• [Problem to work on]
Once you have located the line containing "L3: 10mH (GND, SIG2) -> 10mH (3V3, GND)" in the material below, return it exactly along with each line after it through the line containing "R6: 150 (GND, SIG6) -> 360k (GND, SIG6)".

• [Data supplied]
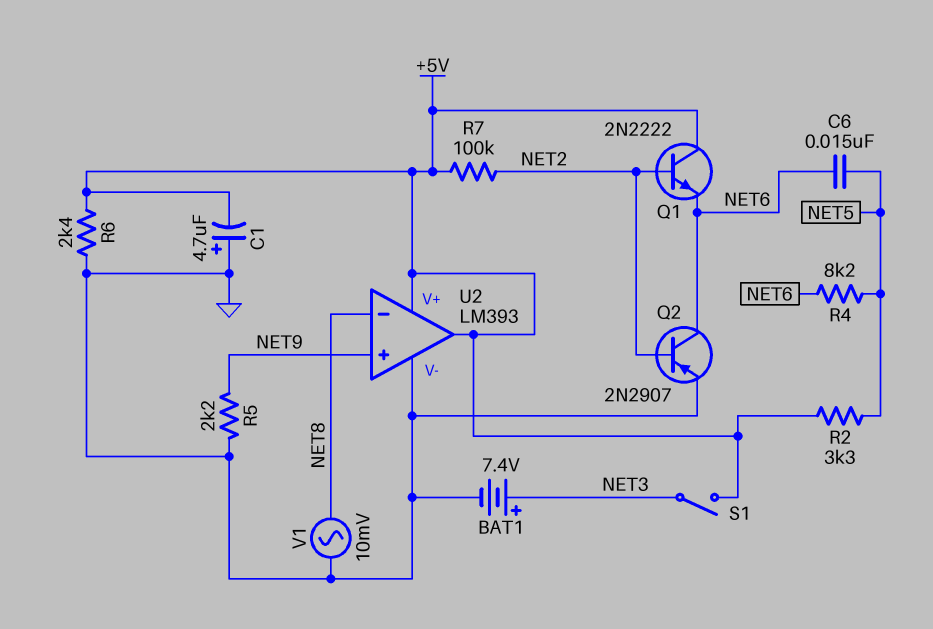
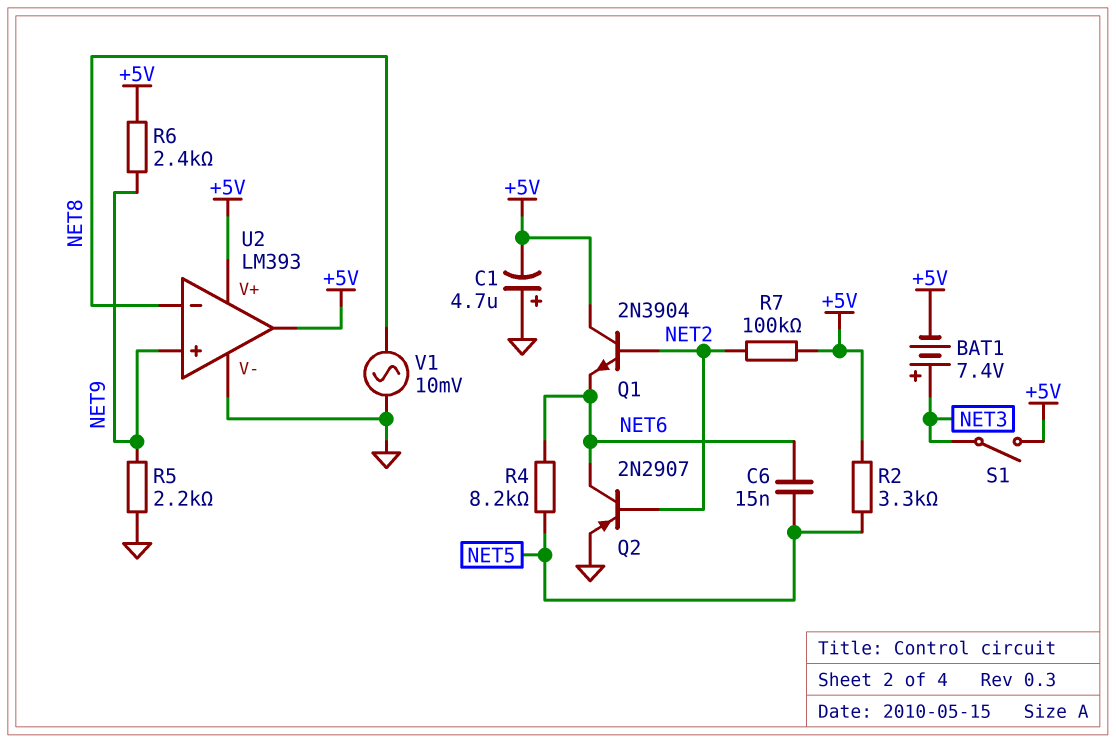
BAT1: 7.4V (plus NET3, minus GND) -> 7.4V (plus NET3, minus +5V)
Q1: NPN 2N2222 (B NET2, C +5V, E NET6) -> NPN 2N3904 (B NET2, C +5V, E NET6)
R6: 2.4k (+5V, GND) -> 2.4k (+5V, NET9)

==

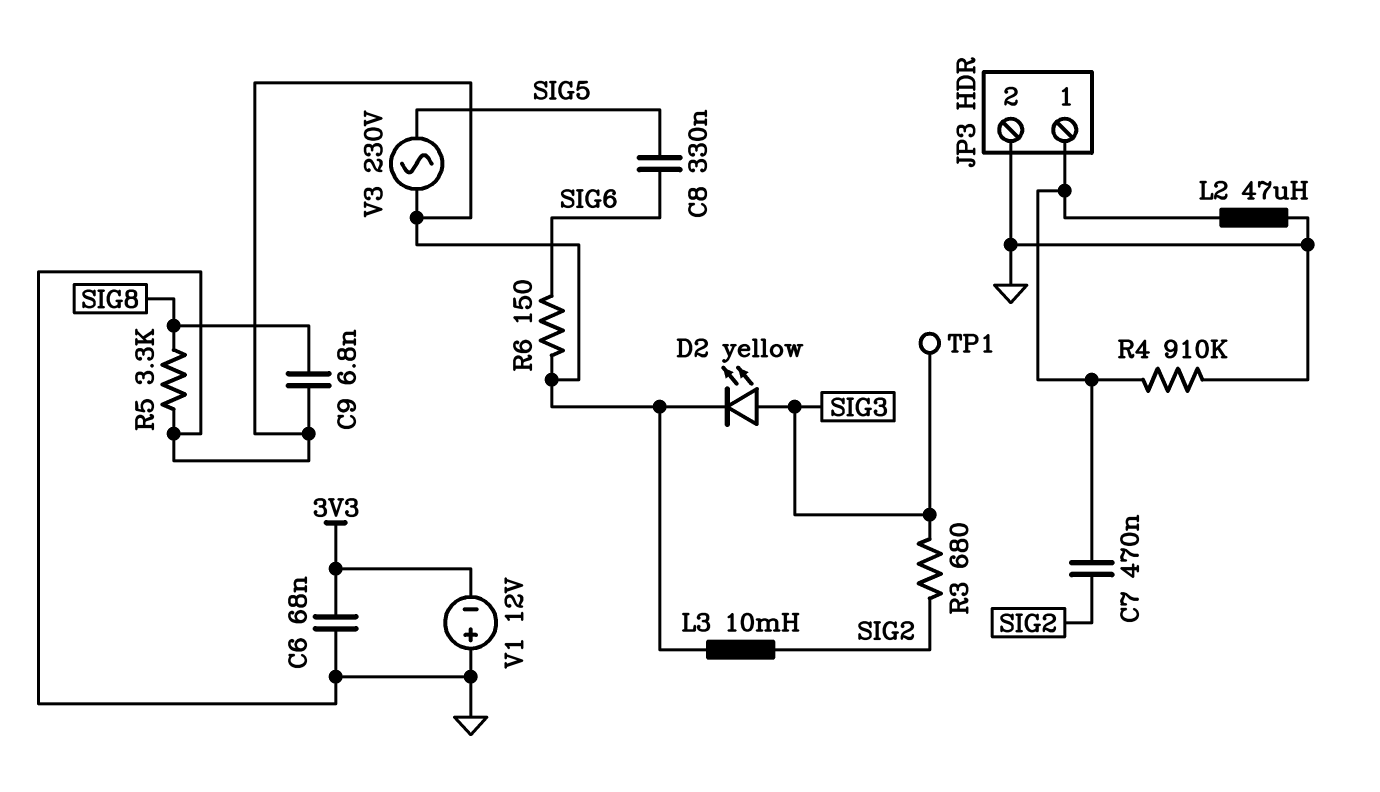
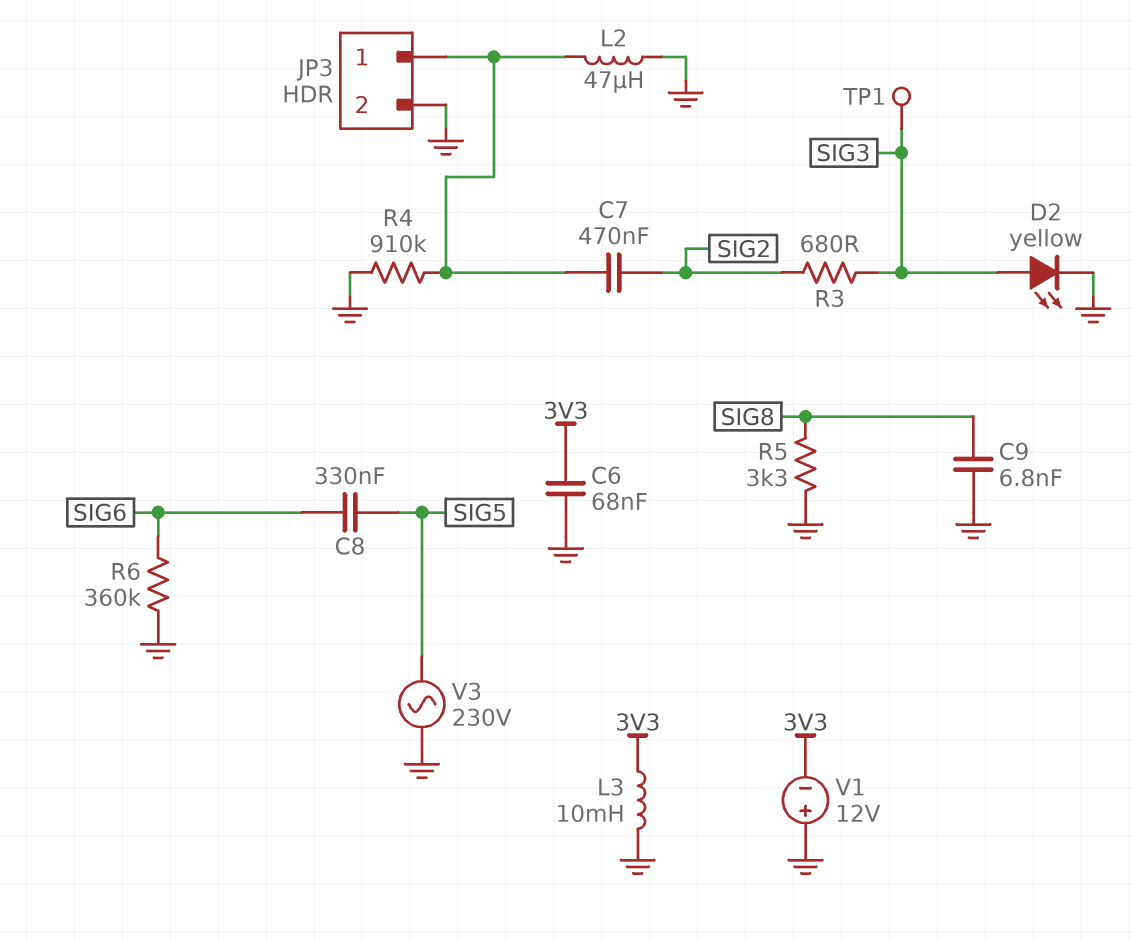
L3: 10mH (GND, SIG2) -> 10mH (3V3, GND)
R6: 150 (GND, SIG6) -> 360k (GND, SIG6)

• [Answer below]
L3: 10mH (GND, SIG2) -> 10mH (3V3, GND)
R6: 150 (GND, SIG6) -> 360k (GND, SIG6)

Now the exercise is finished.